What is needed is an exact copy of the entries, with the pictures excluded.

== == ==

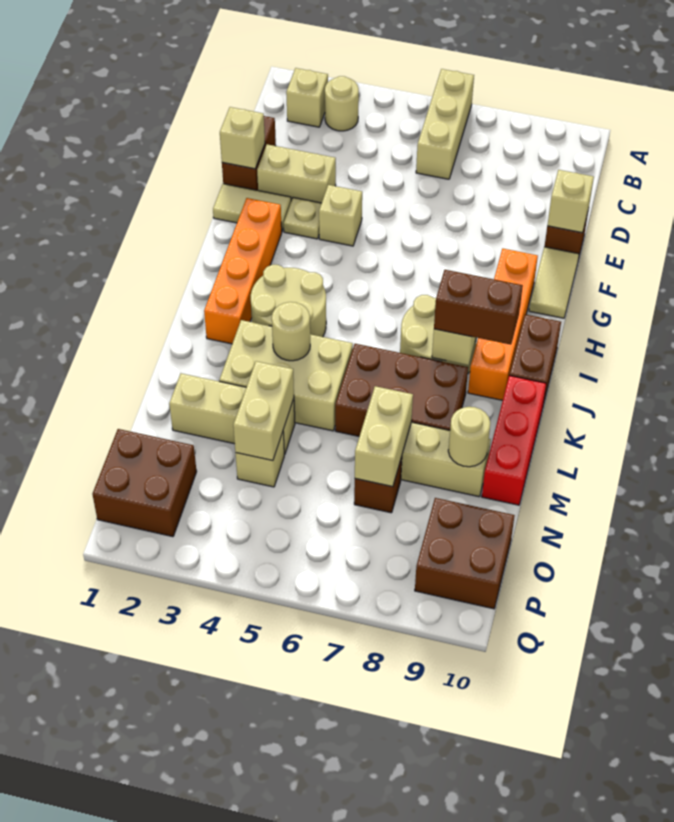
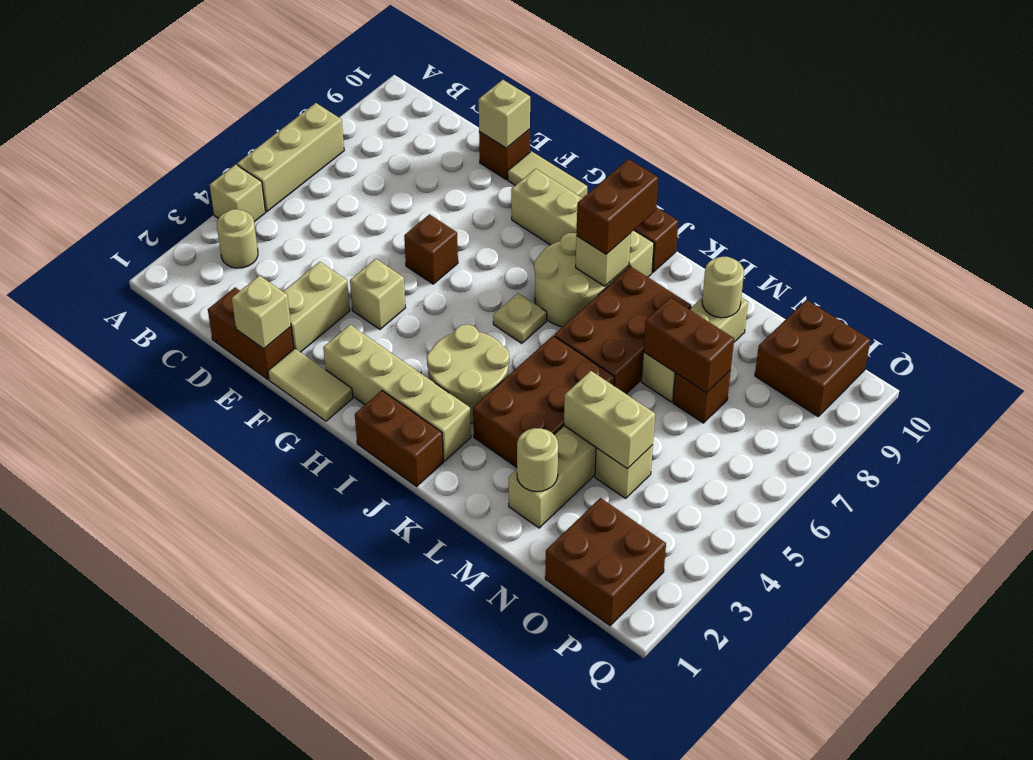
tan brick A6:C6 level 1 -> tan brick A5:A7 level 1
tan brick B2 level 1 -> tan brick A4 level 1
tan tile F1:F2 level 1 -> tan tile F1:G1 level 1
tan plate F3 level 1 -> tan plate I6 level 1
none -> brown brick F6 level 1
orange brick G2:J2 level 1 -> tan brick G2:J2 level 1
orange brick G9:J9 level 1 -> tan brick G9:J9 level 1
none -> brown brick I1:J1 level 1
tan brick K3:L5 level 1 -> brown brick K3:L5 level 1
tan round brick K4 level 2 -> tan round brick M2 level 2
red brick K10:M10 level 1 -> none
tan brick M7:N7 level 2 -> brown brick M7:N7 level 2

== == ==

SOLUTION:
tan brick A6:C6 level 1 -> tan brick A5:A7 level 1
tan brick B2 level 1 -> tan brick A4 level 1
tan tile F1:F2 level 1 -> tan tile F1:G1 level 1
tan plate F3 level 1 -> tan plate I6 level 1
none -> brown brick F6 level 1
orange brick G2:J2 level 1 -> tan brick G2:J2 level 1
orange brick G9:J9 level 1 -> tan brick G9:J9 level 1
none -> brown brick I1:J1 level 1
tan brick K3:L5 level 1 -> brown brick K3:L5 level 1
tan round brick K4 level 2 -> tan round brick M2 level 2
red brick K10:M10 level 1 -> none
tan brick M7:N7 level 2 -> brown brick M7:N7 level 2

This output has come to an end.